Problem requirements — Find and copy each line of the data that includes "rectangle".

BEGIN

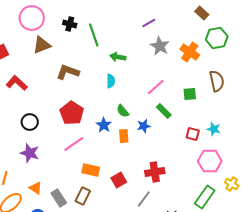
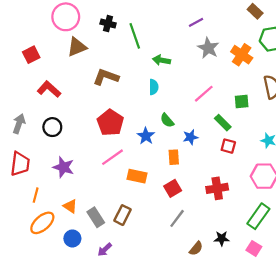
green rectangle: (164, 111) -> (223, 123), moved
black circle: (30, 122) -> (52, 127), moved
red square: (193, 134) -> (228, 146), moved
orange rectangle: (124, 136) -> (174, 157), moved
orange rectangle: (91, 170) -> (137, 176), moved
red cross: (155, 172) -> (217, 188), moved
red square: (119, 180) -> (173, 188), moved
gray line: (144, 199) -> (177, 218), moved

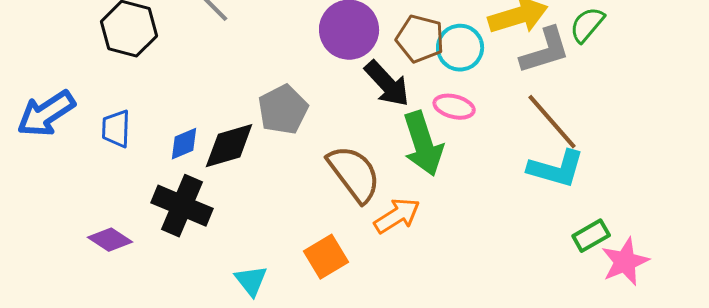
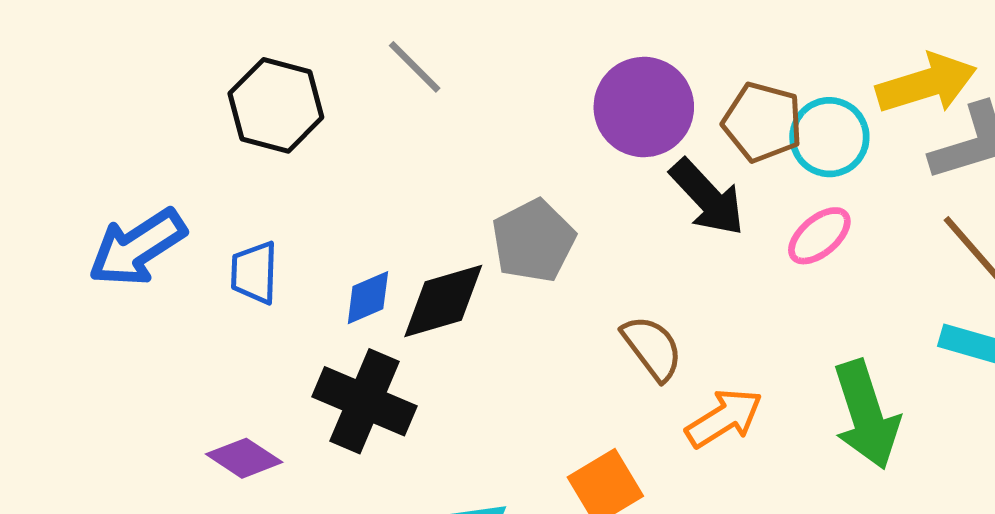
pink ellipse: (454, 107) -> (819, 236), turned -54
green arrow: (423, 144) -> (866, 415), moved
brown semicircle: (354, 174) -> (652, 348), size x0.7

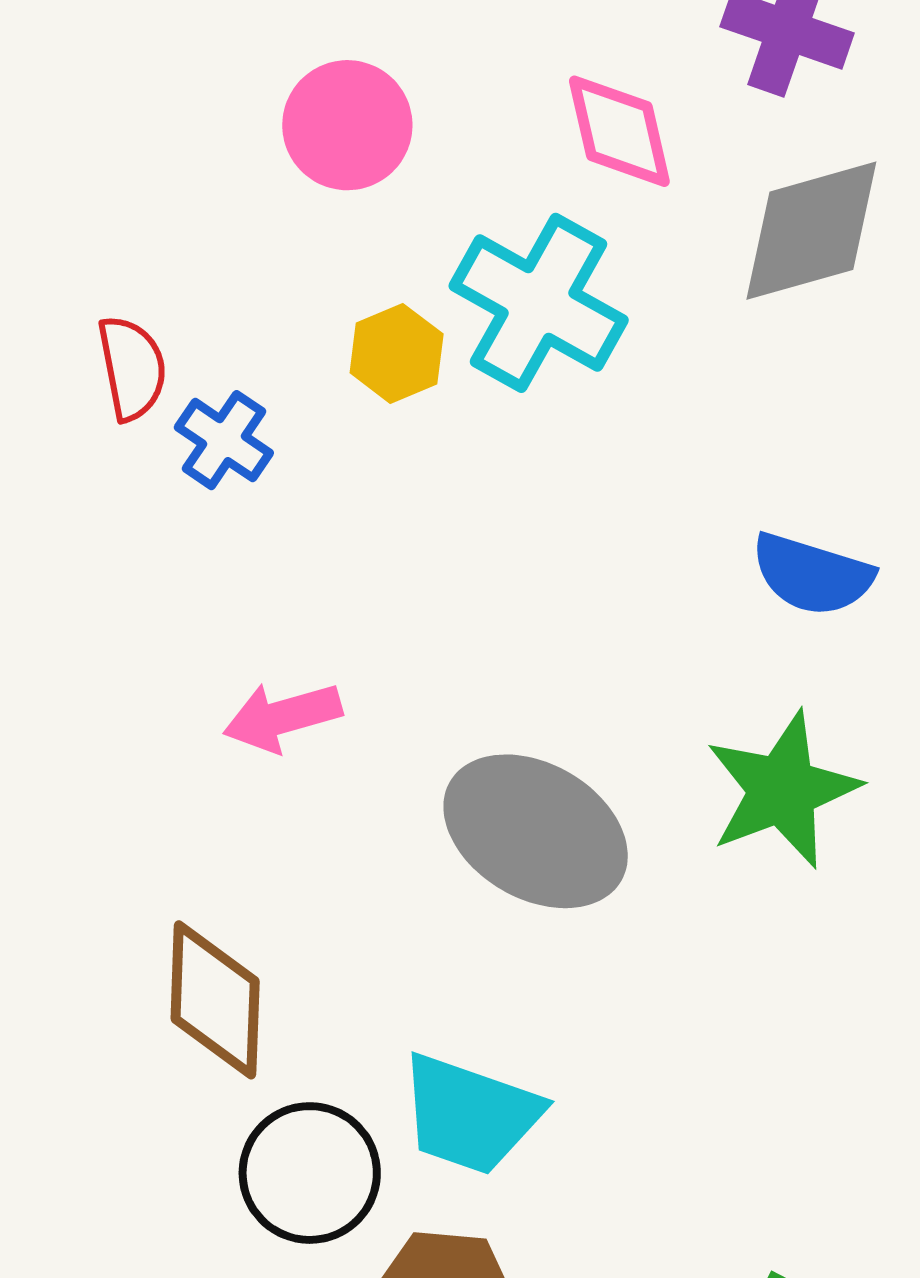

END

Task result —
green rectangle: (164, 111) -> (223, 123), moved
orange rectangle: (124, 136) -> (174, 157), moved
orange rectangle: (91, 170) -> (137, 176), moved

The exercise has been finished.